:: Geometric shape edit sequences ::
□ □ □ □ □

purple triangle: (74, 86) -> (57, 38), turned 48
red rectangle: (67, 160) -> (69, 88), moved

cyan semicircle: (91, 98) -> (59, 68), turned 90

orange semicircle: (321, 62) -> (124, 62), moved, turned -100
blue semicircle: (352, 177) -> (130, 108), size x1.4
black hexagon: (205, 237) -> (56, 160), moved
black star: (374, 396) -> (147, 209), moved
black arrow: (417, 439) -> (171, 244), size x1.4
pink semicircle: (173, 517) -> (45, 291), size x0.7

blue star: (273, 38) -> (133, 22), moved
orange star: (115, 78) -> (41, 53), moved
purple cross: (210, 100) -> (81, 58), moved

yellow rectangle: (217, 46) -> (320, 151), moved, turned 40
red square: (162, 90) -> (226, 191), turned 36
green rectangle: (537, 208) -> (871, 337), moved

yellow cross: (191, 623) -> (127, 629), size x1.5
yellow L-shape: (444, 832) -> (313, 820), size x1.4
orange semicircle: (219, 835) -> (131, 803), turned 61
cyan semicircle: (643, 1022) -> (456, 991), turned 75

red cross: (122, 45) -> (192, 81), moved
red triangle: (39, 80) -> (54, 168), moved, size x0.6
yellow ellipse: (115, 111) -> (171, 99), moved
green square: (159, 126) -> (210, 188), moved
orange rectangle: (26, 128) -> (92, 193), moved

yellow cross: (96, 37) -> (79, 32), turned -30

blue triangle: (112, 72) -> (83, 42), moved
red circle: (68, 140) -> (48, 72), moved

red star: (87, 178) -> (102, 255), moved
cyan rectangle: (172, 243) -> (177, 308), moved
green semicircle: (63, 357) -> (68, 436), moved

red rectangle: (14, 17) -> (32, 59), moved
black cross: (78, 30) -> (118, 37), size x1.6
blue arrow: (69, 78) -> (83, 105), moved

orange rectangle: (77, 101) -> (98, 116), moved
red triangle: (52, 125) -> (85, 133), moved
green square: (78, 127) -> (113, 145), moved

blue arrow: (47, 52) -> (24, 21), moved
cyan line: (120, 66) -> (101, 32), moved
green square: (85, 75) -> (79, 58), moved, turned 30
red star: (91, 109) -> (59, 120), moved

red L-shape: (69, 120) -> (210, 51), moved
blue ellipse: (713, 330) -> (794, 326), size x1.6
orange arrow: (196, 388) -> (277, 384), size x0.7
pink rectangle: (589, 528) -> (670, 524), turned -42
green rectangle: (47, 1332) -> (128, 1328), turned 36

□ □ □ □ □

:: Task objective ::
Return only the lines of the records in which the string "arrow" appears.

:: Result of the exercise ::
black arrow: (417, 439) -> (171, 244), size x1.4
blue arrow: (69, 78) -> (83, 105), moved
blue arrow: (47, 52) -> (24, 21), moved
orange arrow: (196, 388) -> (277, 384), size x0.7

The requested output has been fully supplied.